▶ Instruction: The lines to retype are the one with "(449, 221) = (557, 303): black pan -> none" and all that follow it to the end of the entries below; copy them exactly and nothing else.

▶ Study material:
══════════
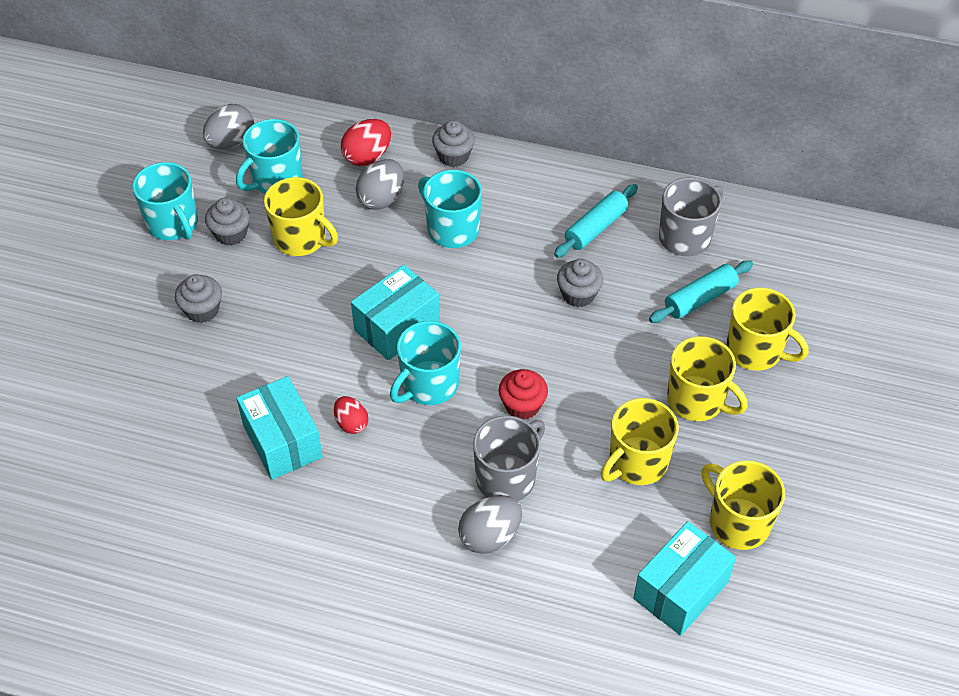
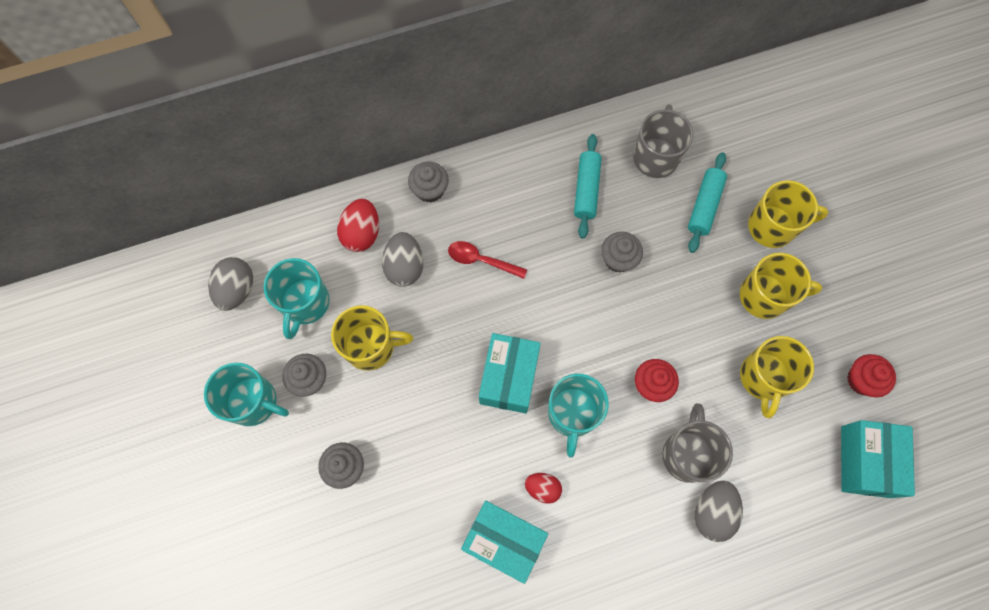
camera: 35 degrees left, 20 degrees up
(452, 229) = (481, 260): turquoise mug -> red spoon
(737, 523) = (862, 380): yellow mug -> red cupcake

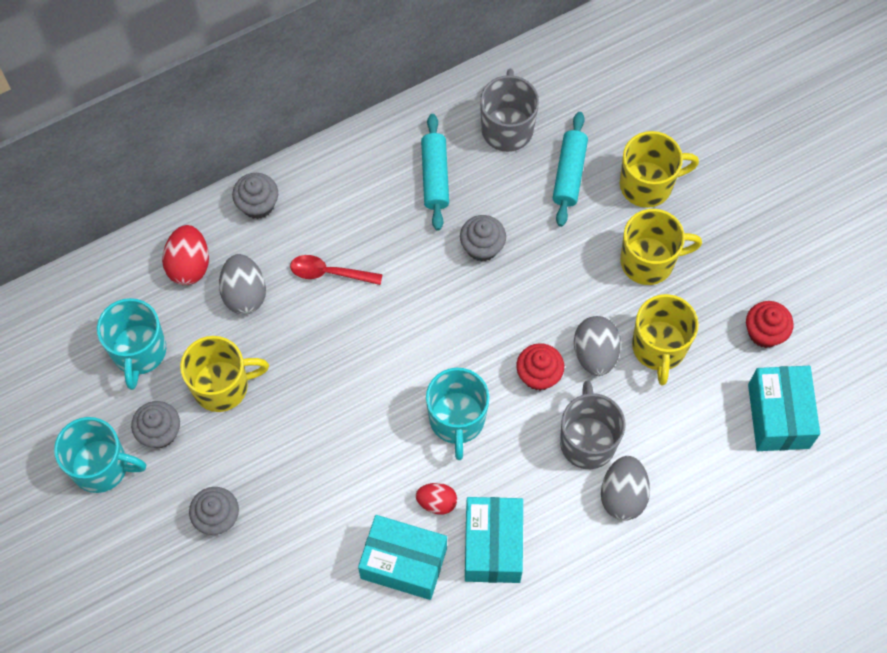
camera: 10 degrees left, 5 degrees down
(237, 290) = (58, 349): grey egg -> grey egg (595, 354)
(509, 378) = (381, 394): turquoise box -> turquoise box (493, 546)

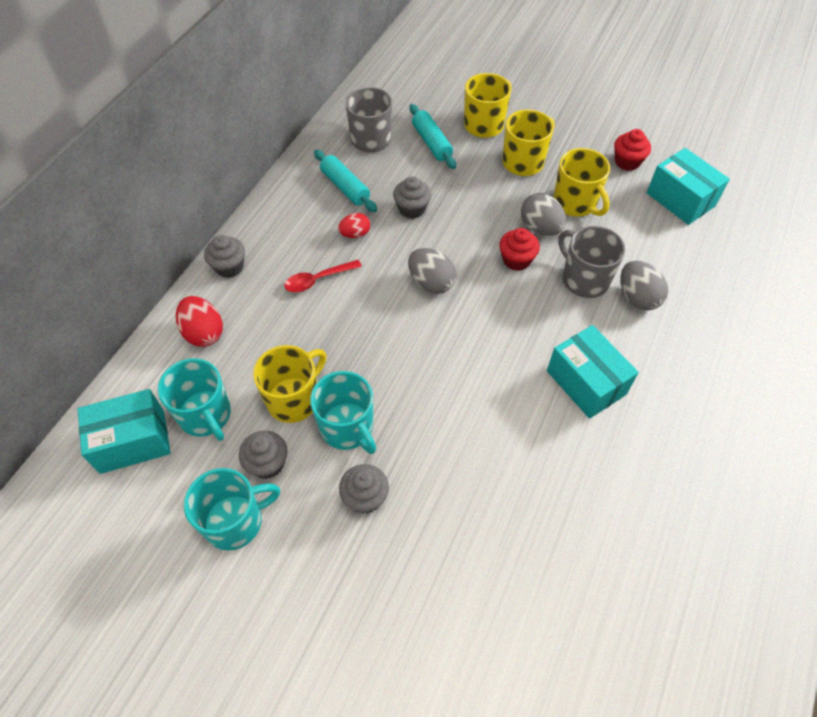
camera: 35 degrees left, 10 degrees down
(244, 293) = (263, 327): grey egg -> grey egg (431, 283)
(403, 563) = (535, 435): turquoise box -> turquoise box (132, 441)
(437, 502) = (521, 379): red egg -> red egg (355, 234)
(457, 420) = (487, 318): turquoise mug -> turquoise mug (347, 428)

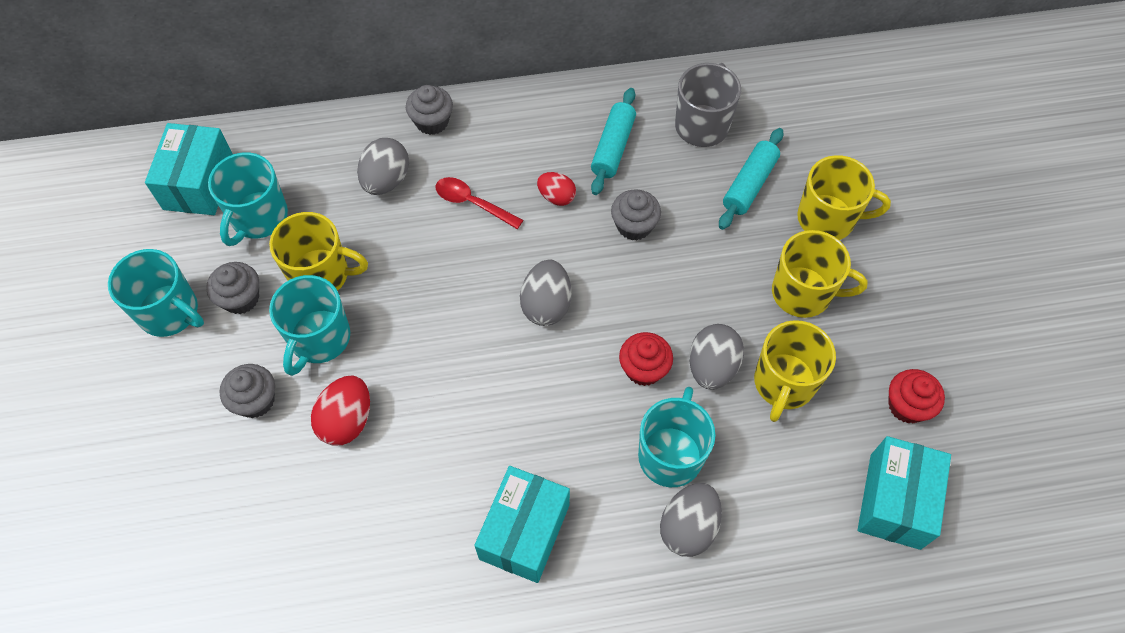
camera: 55 degrees right, 5 degrees up
(132, 441) = (199, 183): turquoise box -> turquoise box turned 60 degrees clockwise
(204, 333) = (343, 155): red egg -> red egg (347, 420)
(251, 318) = (386, 180): none -> grey egg
(584, 279) = (670, 454): grey mug -> turquoise mug

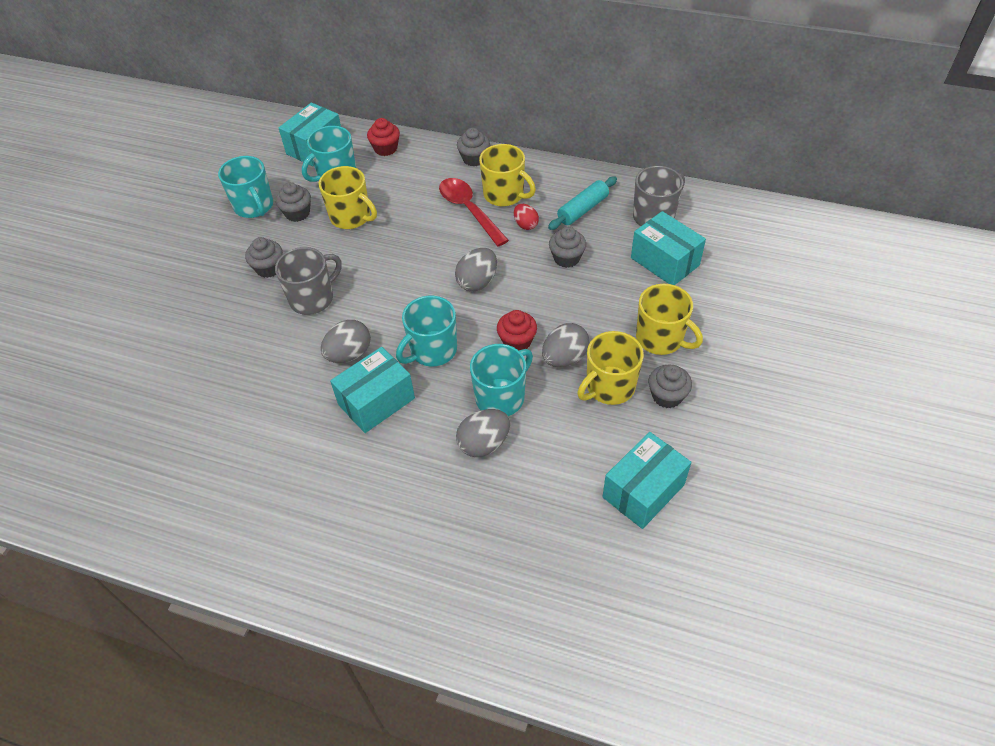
camera: 30 degrees right, 10 degrees down
(319, 339) = (327, 250): turquoise mug -> turquoise mug (432, 350)
(347, 420) = (313, 298): red egg -> grey mug
(386, 180) = (424, 181): grey egg -> grey egg (349, 354)
(472, 203) = (469, 210): red spoon -> red spoon, size x1.53
(749, 184) = (664, 261): turquoise rolling pin -> turquoise box
(827, 219) = (709, 301): yellow mug -> yellow mug (504, 195)
(851, 366) = (667, 396): none -> grey cupcake
(907, 406) = (693, 436): red cupcake -> red cupcake (385, 149)

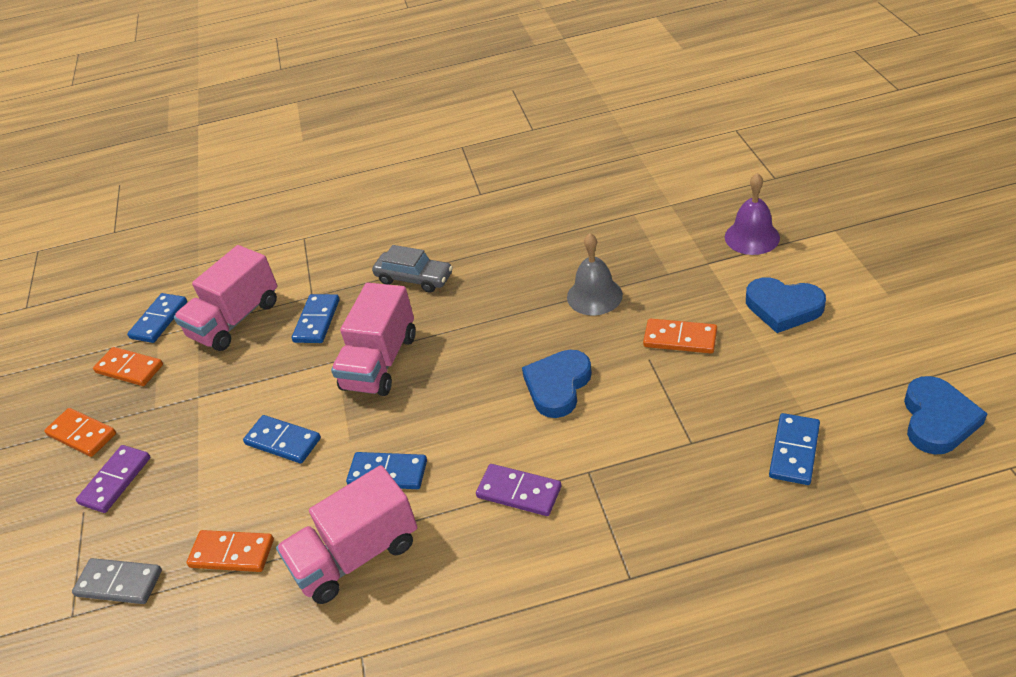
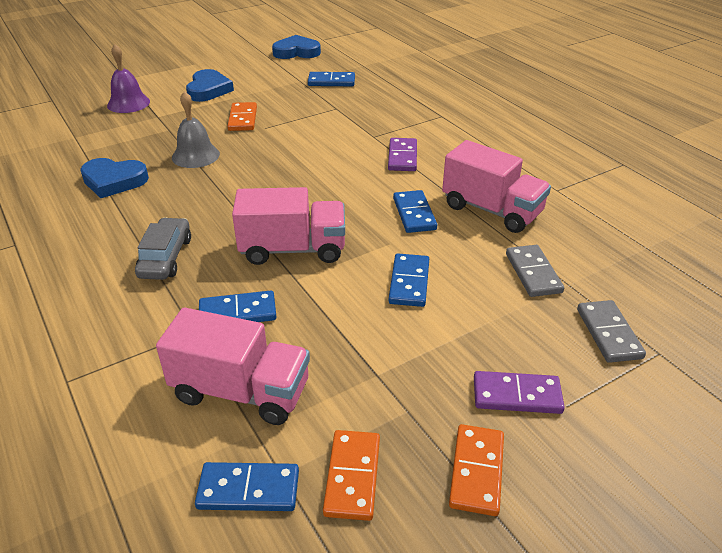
camera: 115 degrees left, 5 degrees down
(232, 553) = (533, 273): orange domino -> grey domino
(558, 386) = (300, 157): blue heart -> blue heart (114, 181)

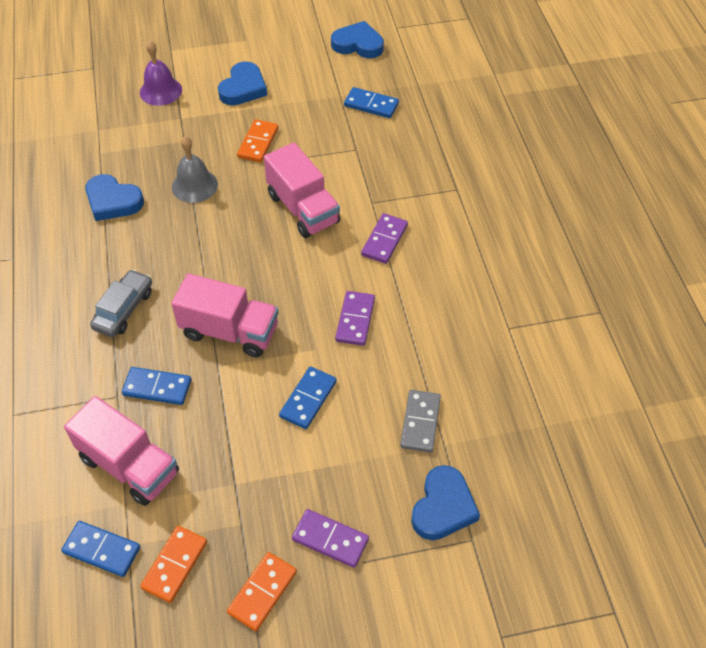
camera: 20 degrees right, 15 degrees up
(414, 214) = (355, 320): blue domino -> purple domino
(491, 210) = (429, 336): pink truck -> pink truck (303, 209)
(609, 333) = (443, 507): grey domino -> blue heart

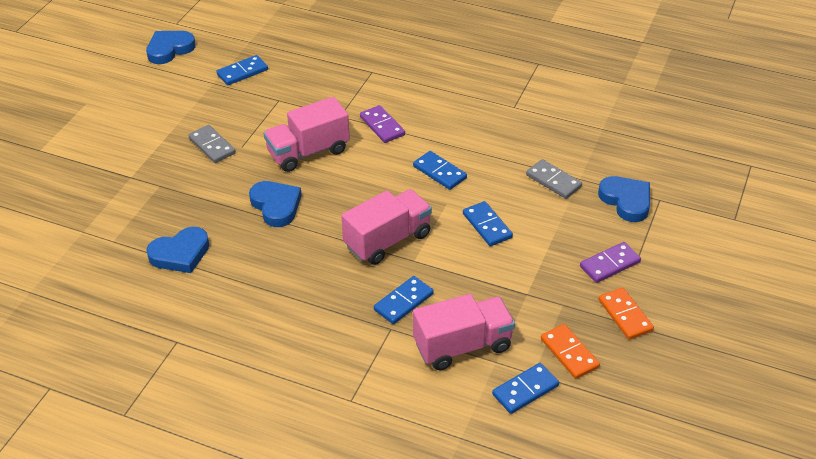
camera: 55 degrees left, 10 degrees down
(124, 309) = (306, 291): grey car -> none
(160, 91) = (83, 175): purple bell -> none
(194, 185) = (217, 199): grey bell -> none
(243, 88) = (140, 128): blue heart -> blue heart (276, 206)
(258, 143) = (212, 146): orange domino -> grey domino
(303, 209) = (308, 152): pink truck -> pink truck turned 150 degrees clockwise
(355, 320) = (439, 172): purple domino -> blue domino

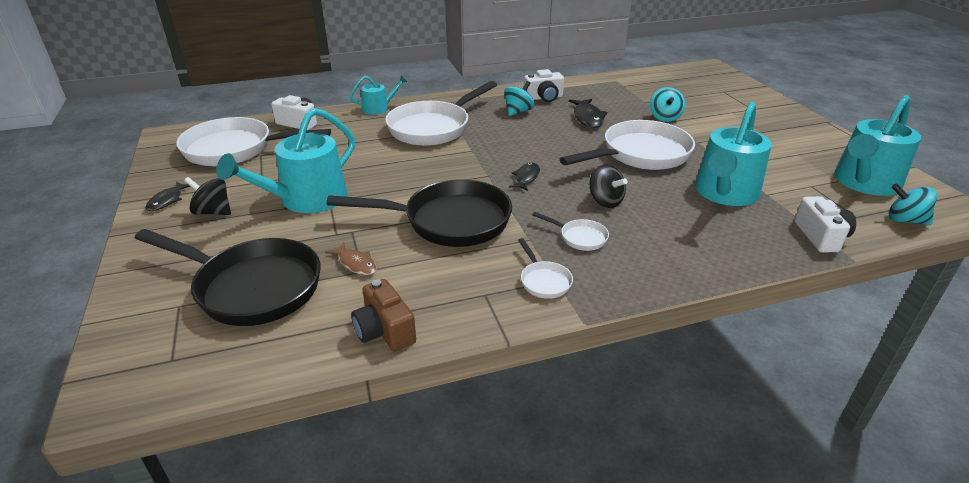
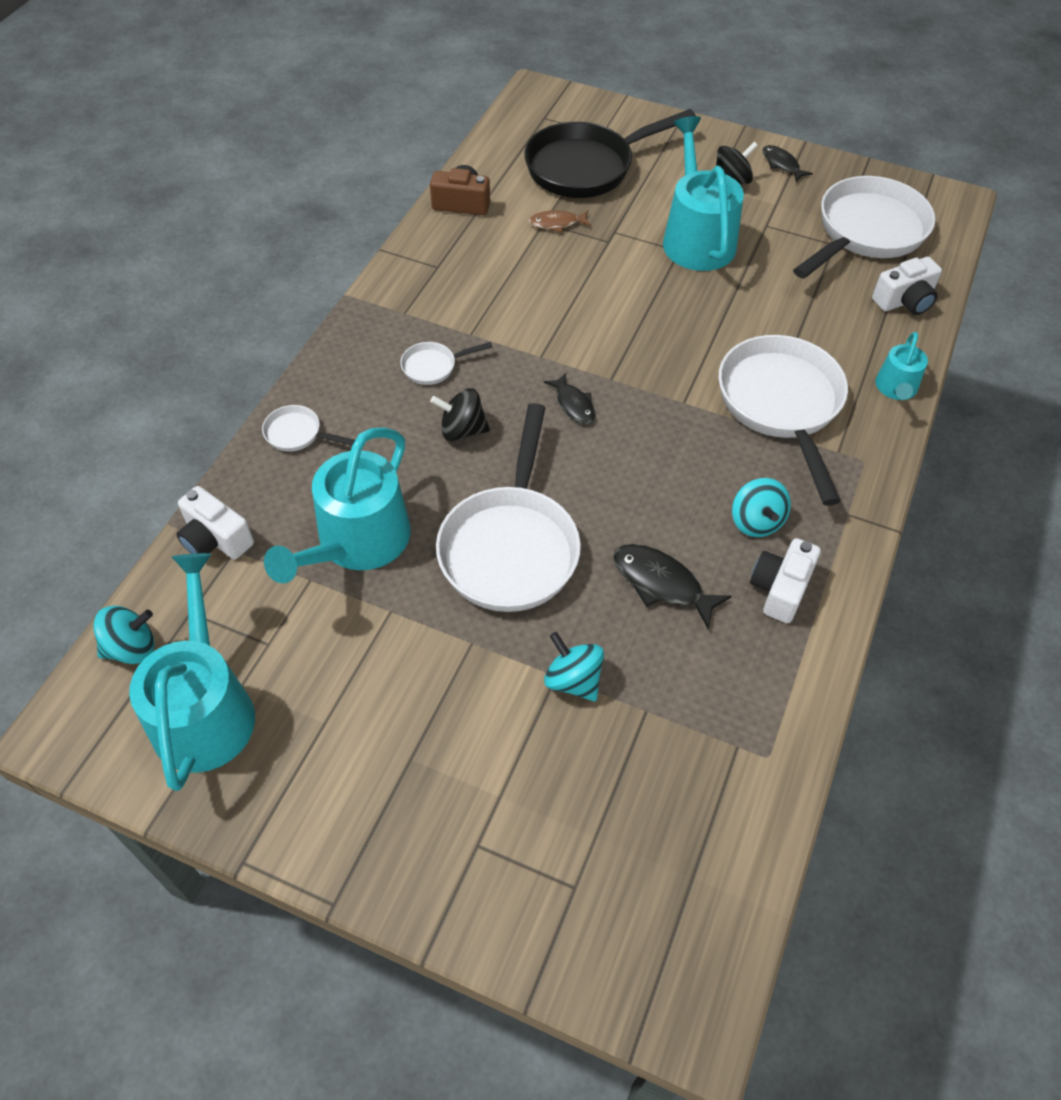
camera: 130 degrees right, 20 degrees up
(449, 221) = (557, 303): black pan -> none
(544, 281) = (411, 305): white pan -> white pan (297, 434)
(724, 193) = (357, 542): turquoise watering can -> turquoise watering can turned 135 degrees counterclockwise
══════════
▶ Answer space:
(449, 221) = (557, 303): black pan -> none
(544, 281) = (411, 305): white pan -> white pan (297, 434)
(724, 193) = (357, 542): turquoise watering can -> turquoise watering can turned 135 degrees counterclockwise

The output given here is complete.